■ Problem to work on: Say how many of the lines below contain the word "arrow"; nothing else belongs in the answer.

■ Colored shape tracking data:

━━━━━━

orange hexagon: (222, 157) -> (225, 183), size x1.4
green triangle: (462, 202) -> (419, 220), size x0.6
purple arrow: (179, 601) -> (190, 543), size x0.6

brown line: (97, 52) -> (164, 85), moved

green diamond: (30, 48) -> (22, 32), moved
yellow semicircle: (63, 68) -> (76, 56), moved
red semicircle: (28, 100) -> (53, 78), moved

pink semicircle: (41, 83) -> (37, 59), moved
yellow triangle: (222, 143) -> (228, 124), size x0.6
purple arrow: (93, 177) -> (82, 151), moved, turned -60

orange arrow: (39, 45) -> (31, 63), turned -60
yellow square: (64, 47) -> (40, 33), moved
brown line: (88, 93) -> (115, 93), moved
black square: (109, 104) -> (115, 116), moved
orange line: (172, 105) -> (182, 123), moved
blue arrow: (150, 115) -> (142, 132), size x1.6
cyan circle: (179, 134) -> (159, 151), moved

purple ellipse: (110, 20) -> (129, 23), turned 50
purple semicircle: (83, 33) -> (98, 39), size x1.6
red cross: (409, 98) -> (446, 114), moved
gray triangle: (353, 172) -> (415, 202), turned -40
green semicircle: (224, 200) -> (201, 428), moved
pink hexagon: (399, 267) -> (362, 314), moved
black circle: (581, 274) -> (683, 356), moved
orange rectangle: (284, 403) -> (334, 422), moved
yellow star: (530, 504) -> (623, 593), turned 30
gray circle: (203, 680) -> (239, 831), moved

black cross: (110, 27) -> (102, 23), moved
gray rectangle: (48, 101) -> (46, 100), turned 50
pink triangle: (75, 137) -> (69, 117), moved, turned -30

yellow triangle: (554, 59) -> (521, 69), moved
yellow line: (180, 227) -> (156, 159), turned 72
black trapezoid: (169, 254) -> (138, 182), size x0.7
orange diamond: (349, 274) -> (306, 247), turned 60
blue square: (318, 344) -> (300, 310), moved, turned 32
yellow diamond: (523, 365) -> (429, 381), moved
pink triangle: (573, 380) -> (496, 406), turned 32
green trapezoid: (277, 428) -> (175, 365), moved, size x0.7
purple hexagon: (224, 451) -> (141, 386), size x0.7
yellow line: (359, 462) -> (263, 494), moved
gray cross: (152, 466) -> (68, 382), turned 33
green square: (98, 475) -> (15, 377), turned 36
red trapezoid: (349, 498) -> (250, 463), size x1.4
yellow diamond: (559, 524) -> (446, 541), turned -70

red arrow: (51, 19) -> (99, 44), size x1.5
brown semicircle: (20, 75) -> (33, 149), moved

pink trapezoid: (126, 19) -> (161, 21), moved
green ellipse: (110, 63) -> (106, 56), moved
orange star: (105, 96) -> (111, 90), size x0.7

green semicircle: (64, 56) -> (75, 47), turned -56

━━━━━━

■ The answer: 5